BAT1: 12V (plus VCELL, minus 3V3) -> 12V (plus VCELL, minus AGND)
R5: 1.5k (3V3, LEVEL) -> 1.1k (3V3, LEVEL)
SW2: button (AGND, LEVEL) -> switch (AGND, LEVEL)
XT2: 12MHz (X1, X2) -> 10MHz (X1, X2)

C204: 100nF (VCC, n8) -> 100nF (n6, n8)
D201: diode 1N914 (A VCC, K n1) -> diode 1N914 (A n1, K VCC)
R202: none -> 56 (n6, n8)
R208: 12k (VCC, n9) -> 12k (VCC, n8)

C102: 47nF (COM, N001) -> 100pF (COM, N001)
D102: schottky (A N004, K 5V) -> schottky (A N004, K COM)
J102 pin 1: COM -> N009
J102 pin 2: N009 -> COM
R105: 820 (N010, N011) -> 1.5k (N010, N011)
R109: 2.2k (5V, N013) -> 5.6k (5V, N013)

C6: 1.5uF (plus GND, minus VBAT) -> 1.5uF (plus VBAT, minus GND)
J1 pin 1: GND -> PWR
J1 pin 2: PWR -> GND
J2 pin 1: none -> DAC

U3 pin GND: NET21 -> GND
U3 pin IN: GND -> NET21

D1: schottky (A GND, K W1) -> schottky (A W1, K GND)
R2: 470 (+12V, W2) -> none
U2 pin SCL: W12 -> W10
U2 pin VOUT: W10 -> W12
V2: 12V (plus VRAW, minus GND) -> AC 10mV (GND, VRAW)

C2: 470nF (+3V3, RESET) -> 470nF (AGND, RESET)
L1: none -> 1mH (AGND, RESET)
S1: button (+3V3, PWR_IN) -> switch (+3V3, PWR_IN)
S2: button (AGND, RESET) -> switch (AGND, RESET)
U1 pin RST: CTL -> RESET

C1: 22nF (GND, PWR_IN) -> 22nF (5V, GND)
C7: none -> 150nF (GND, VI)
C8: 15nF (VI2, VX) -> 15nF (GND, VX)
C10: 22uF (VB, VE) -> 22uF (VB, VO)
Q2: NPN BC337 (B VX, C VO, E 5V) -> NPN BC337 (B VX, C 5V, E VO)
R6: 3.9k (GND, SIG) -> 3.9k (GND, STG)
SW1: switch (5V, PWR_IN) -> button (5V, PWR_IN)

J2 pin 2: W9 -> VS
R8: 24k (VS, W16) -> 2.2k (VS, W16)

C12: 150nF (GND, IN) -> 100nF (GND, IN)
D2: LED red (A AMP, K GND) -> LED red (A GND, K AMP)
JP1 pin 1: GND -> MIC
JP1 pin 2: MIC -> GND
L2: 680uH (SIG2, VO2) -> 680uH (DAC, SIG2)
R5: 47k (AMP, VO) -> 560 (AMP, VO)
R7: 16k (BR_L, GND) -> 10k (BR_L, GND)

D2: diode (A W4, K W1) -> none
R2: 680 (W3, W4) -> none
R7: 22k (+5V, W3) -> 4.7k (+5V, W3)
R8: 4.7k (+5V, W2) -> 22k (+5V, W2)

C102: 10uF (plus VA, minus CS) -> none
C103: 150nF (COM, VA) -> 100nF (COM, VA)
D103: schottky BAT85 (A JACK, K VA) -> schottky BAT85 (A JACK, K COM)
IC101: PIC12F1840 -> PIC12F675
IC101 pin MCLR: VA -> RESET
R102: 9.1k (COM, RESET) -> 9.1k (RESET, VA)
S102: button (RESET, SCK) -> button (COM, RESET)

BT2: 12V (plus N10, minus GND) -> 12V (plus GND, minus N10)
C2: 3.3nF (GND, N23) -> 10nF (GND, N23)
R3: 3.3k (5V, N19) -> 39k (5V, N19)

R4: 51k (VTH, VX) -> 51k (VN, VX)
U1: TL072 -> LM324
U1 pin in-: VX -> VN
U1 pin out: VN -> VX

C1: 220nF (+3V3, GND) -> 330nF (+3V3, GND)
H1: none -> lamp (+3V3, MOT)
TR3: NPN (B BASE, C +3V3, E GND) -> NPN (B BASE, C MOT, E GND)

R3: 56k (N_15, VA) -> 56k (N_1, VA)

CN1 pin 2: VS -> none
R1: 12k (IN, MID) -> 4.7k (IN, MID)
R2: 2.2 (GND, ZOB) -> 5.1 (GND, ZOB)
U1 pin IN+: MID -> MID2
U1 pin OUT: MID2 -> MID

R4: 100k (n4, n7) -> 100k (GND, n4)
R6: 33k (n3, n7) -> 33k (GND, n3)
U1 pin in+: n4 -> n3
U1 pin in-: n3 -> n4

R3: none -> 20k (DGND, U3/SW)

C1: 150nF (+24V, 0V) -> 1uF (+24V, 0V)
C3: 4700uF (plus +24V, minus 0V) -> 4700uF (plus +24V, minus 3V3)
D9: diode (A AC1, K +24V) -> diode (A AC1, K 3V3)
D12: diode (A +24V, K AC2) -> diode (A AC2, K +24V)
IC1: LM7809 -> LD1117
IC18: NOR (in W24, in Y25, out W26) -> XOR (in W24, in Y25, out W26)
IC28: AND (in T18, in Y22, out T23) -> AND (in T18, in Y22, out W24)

**Task brief**
Locate the word "diode" in the entries, and copy every line where it is found.

**Solution**
D201: diode 1N914 (A VCC, K n1) -> diode 1N914 (A n1, K VCC)
D2: diode (A W4, K W1) -> none
D9: diode (A AC1, K +24V) -> diode (A AC1, K 3V3)
D12: diode (A +24V, K AC2) -> diode (A AC2, K +24V)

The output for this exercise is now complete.